**** Rows ****

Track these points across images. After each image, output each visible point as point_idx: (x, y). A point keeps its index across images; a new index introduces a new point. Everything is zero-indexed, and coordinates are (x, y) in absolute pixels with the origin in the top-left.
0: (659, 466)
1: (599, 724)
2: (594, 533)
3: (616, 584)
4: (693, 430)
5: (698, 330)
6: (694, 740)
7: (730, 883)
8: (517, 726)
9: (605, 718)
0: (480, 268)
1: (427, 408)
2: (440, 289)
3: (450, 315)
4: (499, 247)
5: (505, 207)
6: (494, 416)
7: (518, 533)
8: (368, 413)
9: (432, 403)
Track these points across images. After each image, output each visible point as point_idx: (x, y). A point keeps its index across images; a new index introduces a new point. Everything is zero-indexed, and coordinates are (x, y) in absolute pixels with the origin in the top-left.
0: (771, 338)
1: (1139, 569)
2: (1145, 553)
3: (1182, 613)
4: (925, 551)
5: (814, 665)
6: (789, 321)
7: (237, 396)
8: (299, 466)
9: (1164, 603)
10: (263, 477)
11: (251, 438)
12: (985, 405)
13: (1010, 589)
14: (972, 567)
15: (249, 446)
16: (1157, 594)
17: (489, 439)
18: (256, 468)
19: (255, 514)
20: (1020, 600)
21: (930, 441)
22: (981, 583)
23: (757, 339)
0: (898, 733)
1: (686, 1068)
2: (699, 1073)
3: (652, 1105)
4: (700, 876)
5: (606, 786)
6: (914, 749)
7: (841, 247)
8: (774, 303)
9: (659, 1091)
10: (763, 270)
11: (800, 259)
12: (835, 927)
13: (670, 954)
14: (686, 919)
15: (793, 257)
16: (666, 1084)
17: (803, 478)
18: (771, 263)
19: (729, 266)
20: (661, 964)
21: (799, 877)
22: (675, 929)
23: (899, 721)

****

Stated goal:
Turn every line of the records above into a Markdown table with the columns No. and Line, numbering the rows and skipping any blank lines.

The completed task:
| No. | Line |
|---|---|
| 1 | Track these points across images. After each image, output each visible point as point_idx: (x, y). A point keeps its index across images; a new index introduces a new point. Everything is zero-indexed, and coordinates are (x, y) in absolute pixels with the origin in the top-left. |
| 2 | 0: (659, 466) |
| 3 | 1: (599, 724) |
| 4 | 2: (594, 533) |
| 5 | 3: (616, 584) |
| 6 | 4: (693, 430) |
| 7 | 5: (698, 330) |
| 8 | 6: (694, 740) |
| 9 | 7: (730, 883) |
| 10 | 8: (517, 726) |
| 11 | 9: (605, 718) |
| 12 | 0: (480, 268) |
| 13 | 1: (427, 408) |
| 14 | 2: (440, 289) |
| 15 | 3: (450, 315) |
| 16 | 4: (499, 247) |
| 17 | 5: (505, 207) |
| 18 | 6: (494, 416) |
| 19 | 7: (518, 533) |
| 20 | 8: (368, 413) |
| 21 | 9: (432, 403) |
| 22 | Track these points across images. After each image, output each visible point as point_idx: (x, y). A point keeps its index across images; a new index introduces a new point. Everything is zero-indexed, and coordinates are (x, y) in absolute pixels with the origin in the top-left. |
| 23 | 0: (771, 338) |
| 24 | 1: (1139, 569) |
| 25 | 2: (1145, 553) |
| 26 | 3: (1182, 613) |
| 27 | 4: (925, 551) |
| 28 | 5: (814, 665) |
| 29 | 6: (789, 321) |
| 30 | 7: (237, 396) |
| 31 | 8: (299, 466) |
| 32 | 9: (1164, 603) |
| 33 | 10: (263, 477) |
| 34 | 11: (251, 438) |
| 35 | 12: (985, 405) |
| 36 | 13: (1010, 589) |
| 37 | 14: (972, 567) |
| 38 | 15: (249, 446) |
| 39 | 16: (1157, 594) |
| 40 | 17: (489, 439) |
| 41 | 18: (256, 468) |
| 42 | 19: (255, 514) |
| 43 | 20: (1020, 600) |
| 44 | 21: (930, 441) |
| 45 | 22: (981, 583) |
| 46 | 23: (757, 339) |
| 47 | 0: (898, 733) |
| 48 | 1: (686, 1068) |
| 49 | 2: (699, 1073) |
| 50 | 3: (652, 1105) |
| 51 | 4: (700, 876) |
| 52 | 5: (606, 786) |
| 53 | 6: (914, 749) |
| 54 | 7: (841, 247) |
| 55 | 8: (774, 303) |
| 56 | 9: (659, 1091) |
| 57 | 10: (763, 270) |
| 58 | 11: (800, 259) |
| 59 | 12: (835, 927) |
| 60 | 13: (670, 954) |
| 61 | 14: (686, 919) |
| 62 | 15: (793, 257) |
| 63 | 16: (666, 1084) |
| 64 | 17: (803, 478) |
| 65 | 18: (771, 263) |
| 66 | 19: (729, 266) |
| 67 | 20: (661, 964) |
| 68 | 21: (799, 877) |
| 69 | 22: (675, 929) |
| 70 | 23: (899, 721) |